[GIVEN INFORMATION]:
⁂
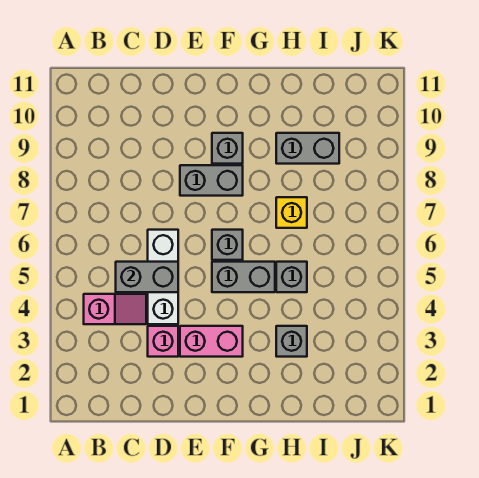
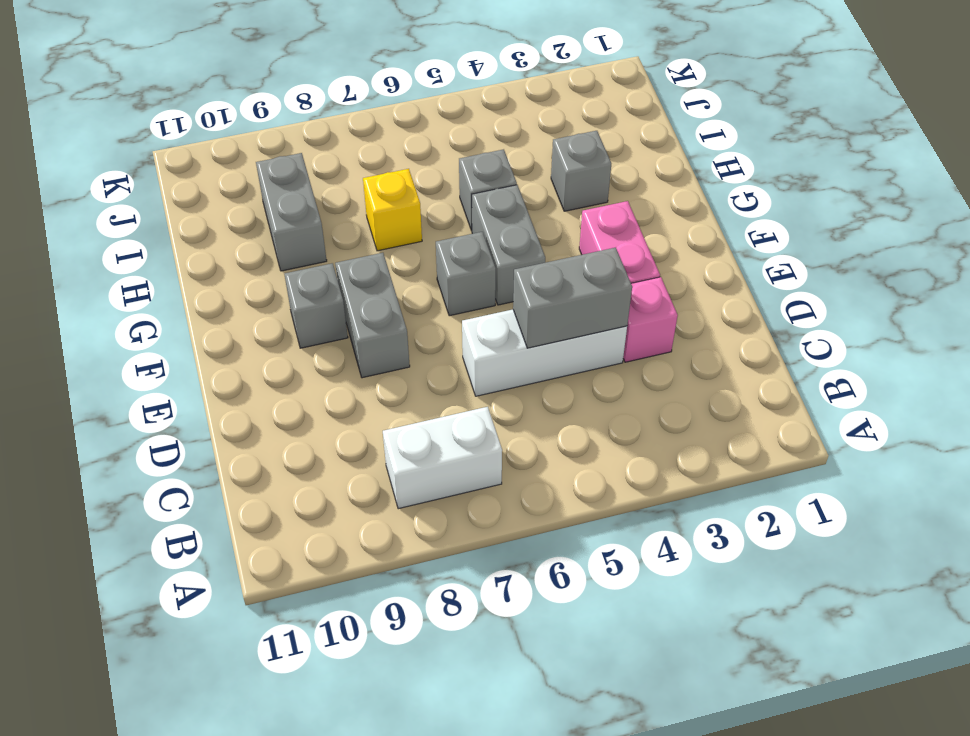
pink slope B4:C4 level 1 top B -> none
none -> white brick B7:B8 level 1
grey brick C5:D5 level 2 -> grey brick D4:D5 level 2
⁂
[WORK INSTRUCTIONS]: Print every line above exactly. Leave the pictures out.

[THE ANSWER]:
pink slope B4:C4 level 1 top B -> none
none -> white brick B7:B8 level 1
grey brick C5:D5 level 2 -> grey brick D4:D5 level 2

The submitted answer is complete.